Beginning with the line that holds "What was the théière" and finishing with the line that holds "The camera went 40", repeat the listing exactly, leaving every picture out.
═════ Input for this task ═════
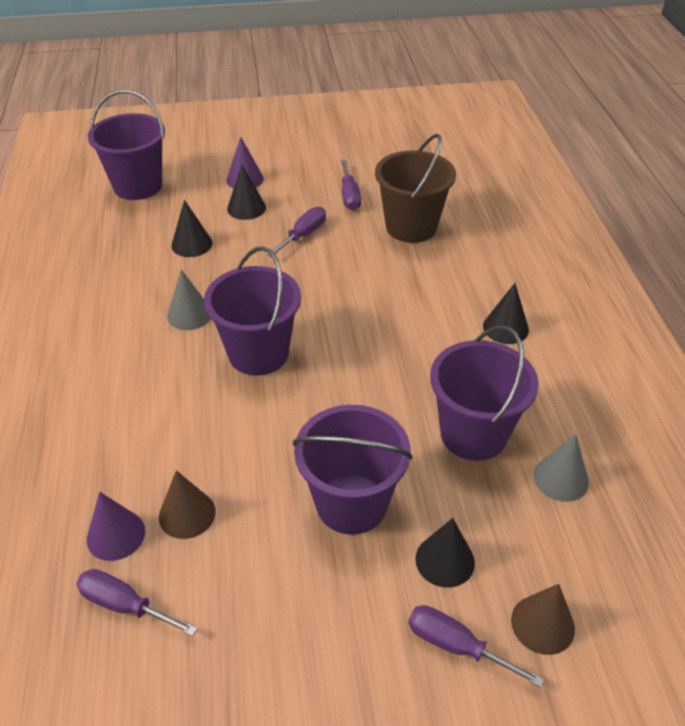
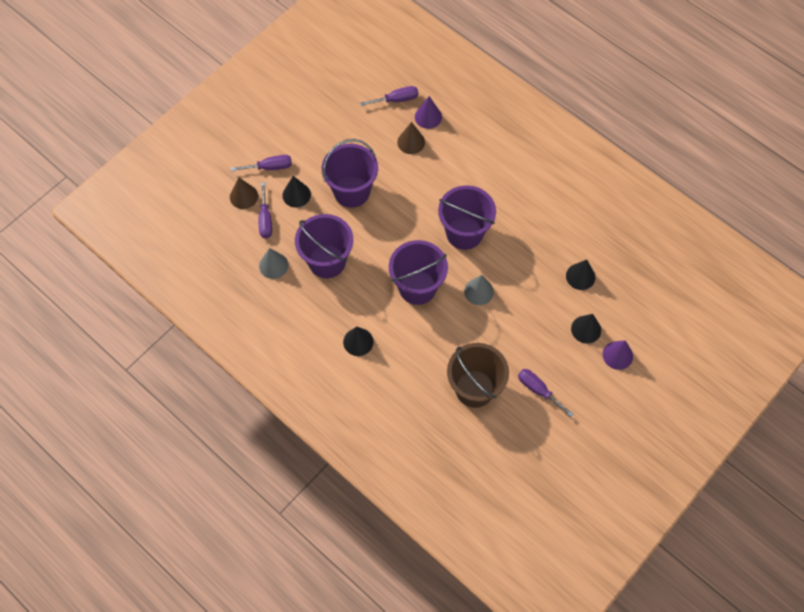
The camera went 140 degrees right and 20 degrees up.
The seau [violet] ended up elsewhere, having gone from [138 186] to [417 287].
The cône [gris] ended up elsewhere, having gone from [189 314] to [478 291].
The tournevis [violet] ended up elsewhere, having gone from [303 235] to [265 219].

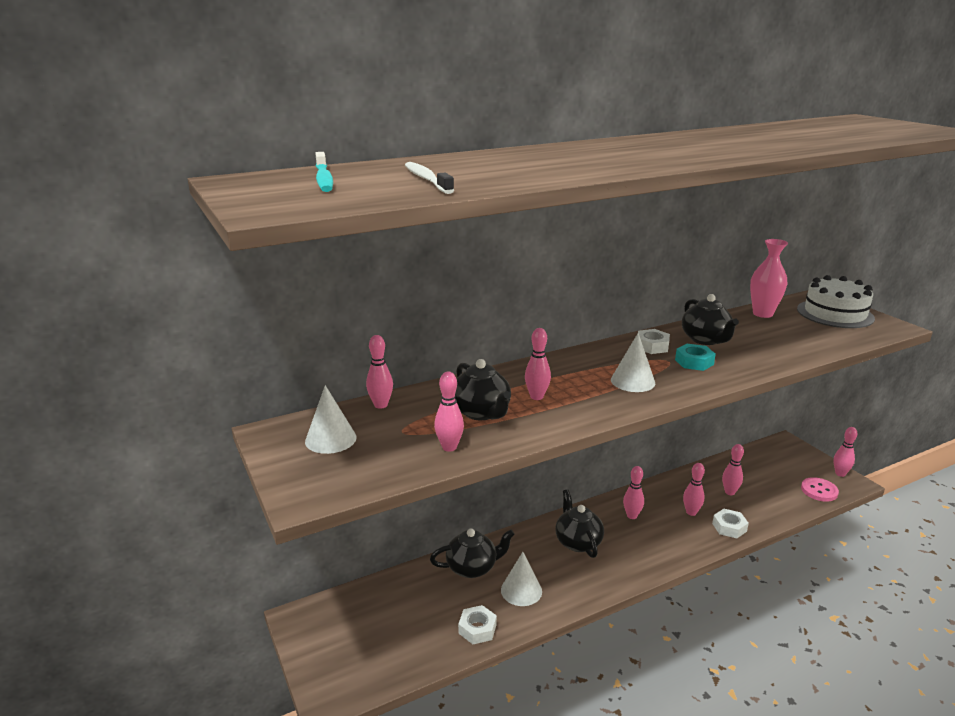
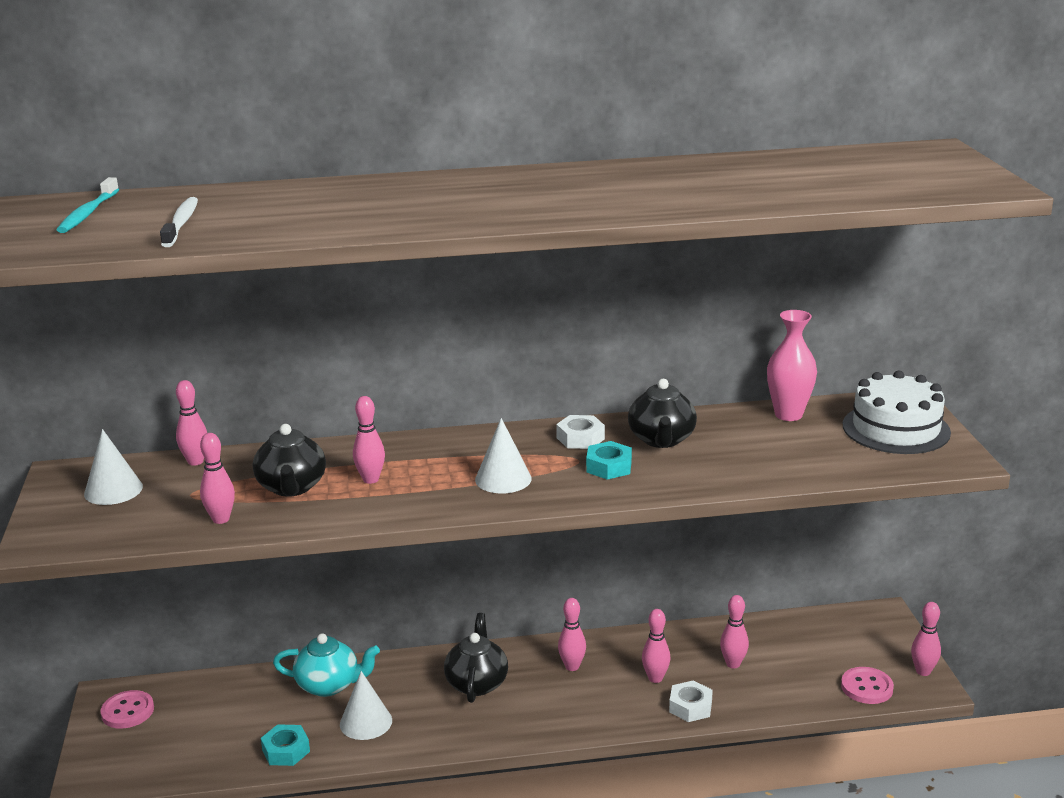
The camera went 20 degrees right and 0 degrees up.
The second view gained the bouton [rose] at [127 711].
What was the théière [noir] at [472 567] turned into the théière [turquoise] at [329 685].
What was the écrou [blanc] at [477 629] turned into the écrou [turquoise] at [286 751].

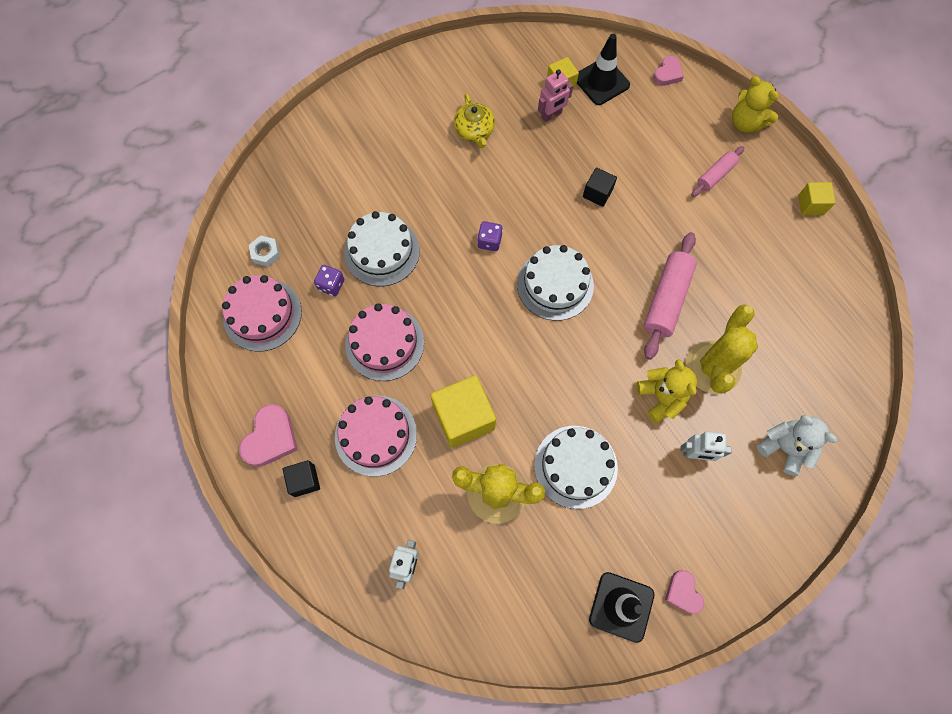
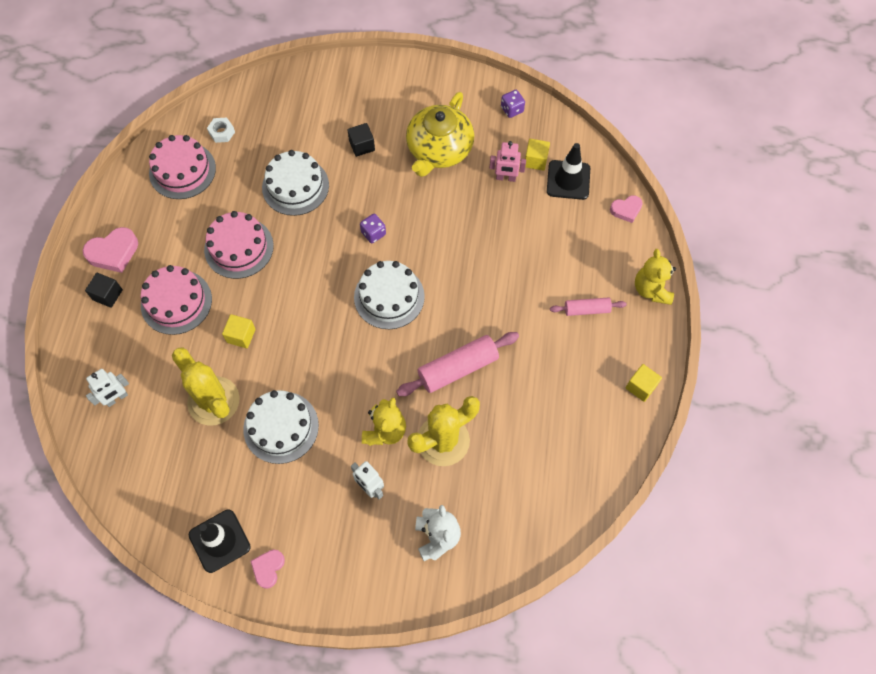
The camera went 40 degrees right and 5 degrees down.
The dé [violet] ended up elsewhere, having gone from [331 285] to [512 109].
The cube [noir] ended up elsewhere, having gone from [597 193] to [362 146].
The size of the cube [jaune] at [464 417] changed by a factor of 0.54.
The size of the théière [jaune] at [474 131] changed by a factor of 1.79.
═════
**Output below:**
What was the théière [noir] at [472 567] turned into the théière [turquoise] at [329 685].
What was the écrou [blanc] at [477 629] turned into the écrou [turquoise] at [286 751].

The camera went 40 degrees right and 5 degrees down.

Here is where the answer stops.